▸ **Problem**: Copy the data verbatim, beginning at the line that has "stationary [301, 947]" and stopping after the line that has "Describe the element at coordinates (513, 127)".

(Rows showing where targets appear)
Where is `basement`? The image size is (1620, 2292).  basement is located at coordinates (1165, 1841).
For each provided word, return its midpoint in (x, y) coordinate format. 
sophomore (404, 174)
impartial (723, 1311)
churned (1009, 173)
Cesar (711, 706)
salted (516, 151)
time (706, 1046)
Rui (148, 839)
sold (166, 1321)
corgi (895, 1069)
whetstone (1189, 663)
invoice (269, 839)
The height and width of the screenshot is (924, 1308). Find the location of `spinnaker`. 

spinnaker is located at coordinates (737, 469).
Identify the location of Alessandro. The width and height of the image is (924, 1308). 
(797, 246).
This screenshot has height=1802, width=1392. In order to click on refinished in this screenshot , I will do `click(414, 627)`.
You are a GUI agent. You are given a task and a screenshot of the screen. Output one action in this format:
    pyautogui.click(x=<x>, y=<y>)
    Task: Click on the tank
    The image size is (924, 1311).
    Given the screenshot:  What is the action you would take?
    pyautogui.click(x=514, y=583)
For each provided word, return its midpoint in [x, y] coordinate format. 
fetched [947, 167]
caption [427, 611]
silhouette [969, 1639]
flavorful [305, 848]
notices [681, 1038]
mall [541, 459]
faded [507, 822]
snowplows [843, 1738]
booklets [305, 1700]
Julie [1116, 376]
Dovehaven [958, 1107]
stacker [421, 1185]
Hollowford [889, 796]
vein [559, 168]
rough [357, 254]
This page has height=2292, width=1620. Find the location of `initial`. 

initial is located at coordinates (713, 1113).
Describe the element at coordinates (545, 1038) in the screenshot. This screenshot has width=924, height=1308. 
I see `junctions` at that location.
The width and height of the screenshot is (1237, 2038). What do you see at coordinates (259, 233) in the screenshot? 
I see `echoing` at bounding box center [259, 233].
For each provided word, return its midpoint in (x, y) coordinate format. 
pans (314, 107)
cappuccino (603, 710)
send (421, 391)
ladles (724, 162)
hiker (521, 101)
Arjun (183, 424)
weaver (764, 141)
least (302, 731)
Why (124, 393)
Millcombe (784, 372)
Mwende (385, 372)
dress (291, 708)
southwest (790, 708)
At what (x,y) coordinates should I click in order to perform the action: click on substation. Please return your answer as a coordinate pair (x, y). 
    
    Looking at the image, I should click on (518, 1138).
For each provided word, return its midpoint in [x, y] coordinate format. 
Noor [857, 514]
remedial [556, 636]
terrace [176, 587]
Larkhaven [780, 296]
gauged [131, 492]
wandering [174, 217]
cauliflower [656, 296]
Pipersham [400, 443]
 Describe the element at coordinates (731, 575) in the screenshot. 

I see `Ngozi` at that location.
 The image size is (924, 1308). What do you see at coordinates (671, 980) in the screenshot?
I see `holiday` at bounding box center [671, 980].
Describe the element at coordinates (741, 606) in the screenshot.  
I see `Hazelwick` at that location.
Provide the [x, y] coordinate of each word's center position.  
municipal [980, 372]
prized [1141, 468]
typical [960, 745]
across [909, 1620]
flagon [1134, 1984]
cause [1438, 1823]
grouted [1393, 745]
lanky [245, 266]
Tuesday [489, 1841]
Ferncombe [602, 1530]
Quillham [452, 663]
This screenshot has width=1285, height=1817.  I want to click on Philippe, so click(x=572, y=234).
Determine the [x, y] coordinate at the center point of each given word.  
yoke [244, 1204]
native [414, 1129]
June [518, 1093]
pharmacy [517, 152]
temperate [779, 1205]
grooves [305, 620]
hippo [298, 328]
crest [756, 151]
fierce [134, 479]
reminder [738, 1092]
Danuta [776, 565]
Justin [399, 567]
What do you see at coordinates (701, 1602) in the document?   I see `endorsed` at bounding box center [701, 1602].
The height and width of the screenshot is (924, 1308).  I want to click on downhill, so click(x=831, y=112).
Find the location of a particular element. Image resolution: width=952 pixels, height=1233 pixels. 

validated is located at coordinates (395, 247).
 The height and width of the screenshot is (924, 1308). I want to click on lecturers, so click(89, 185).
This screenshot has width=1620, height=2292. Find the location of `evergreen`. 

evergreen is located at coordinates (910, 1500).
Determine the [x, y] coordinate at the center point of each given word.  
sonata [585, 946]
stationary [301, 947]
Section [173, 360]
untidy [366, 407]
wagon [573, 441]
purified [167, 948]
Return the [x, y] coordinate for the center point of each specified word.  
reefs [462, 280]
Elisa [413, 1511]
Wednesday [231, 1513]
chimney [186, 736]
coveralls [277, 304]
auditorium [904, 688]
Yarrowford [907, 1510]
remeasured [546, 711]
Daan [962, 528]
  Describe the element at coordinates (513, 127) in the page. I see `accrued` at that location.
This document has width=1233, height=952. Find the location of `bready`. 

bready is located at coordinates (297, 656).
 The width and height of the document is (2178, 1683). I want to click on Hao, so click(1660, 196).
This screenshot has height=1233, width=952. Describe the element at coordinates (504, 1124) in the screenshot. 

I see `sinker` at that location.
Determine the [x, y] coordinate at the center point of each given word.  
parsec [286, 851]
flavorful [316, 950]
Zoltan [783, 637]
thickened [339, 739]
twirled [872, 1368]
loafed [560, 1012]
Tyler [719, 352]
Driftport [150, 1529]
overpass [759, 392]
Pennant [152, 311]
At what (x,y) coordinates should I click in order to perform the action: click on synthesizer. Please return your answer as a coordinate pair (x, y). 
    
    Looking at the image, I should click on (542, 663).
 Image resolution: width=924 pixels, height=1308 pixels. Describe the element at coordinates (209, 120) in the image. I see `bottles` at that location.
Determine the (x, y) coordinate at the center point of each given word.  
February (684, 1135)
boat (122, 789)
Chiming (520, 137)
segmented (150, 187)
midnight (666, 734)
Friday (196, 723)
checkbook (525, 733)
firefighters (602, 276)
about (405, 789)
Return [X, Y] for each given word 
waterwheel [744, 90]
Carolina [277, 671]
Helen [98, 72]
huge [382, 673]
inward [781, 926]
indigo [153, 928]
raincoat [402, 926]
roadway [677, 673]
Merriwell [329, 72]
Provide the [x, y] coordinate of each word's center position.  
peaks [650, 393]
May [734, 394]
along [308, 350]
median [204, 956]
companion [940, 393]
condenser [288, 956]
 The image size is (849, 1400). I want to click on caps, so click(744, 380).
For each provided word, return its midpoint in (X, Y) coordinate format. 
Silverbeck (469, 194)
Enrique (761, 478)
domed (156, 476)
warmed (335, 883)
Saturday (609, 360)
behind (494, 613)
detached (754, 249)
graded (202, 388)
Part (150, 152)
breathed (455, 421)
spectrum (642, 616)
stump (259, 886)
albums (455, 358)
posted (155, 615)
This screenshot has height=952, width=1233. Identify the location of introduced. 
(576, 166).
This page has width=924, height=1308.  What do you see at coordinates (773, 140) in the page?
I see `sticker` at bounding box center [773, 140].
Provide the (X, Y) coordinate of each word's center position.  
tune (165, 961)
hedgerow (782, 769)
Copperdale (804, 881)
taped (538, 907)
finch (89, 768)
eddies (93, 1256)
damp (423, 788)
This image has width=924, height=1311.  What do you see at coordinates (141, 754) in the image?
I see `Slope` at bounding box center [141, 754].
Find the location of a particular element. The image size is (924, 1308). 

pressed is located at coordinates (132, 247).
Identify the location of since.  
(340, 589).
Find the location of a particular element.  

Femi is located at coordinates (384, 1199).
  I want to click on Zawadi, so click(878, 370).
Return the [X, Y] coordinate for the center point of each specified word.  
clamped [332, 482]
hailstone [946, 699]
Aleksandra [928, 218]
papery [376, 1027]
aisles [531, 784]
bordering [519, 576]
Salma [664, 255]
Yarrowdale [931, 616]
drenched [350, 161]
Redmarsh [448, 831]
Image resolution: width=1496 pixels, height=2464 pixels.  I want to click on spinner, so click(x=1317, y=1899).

▸ **Task answer**:
stationary [301, 947]
Section [173, 360]
untidy [366, 407]
wagon [573, 441]
purified [167, 948]
Return the [x, y] coordinate for the center point of each specified word.  
reefs [462, 280]
Elisa [413, 1511]
Wednesday [231, 1513]
chimney [186, 736]
coveralls [277, 304]
auditorium [904, 688]
Yarrowford [907, 1510]
remeasured [546, 711]
Daan [962, 528]
  Describe the element at coordinates (513, 127) in the page. I see `accrued` at that location.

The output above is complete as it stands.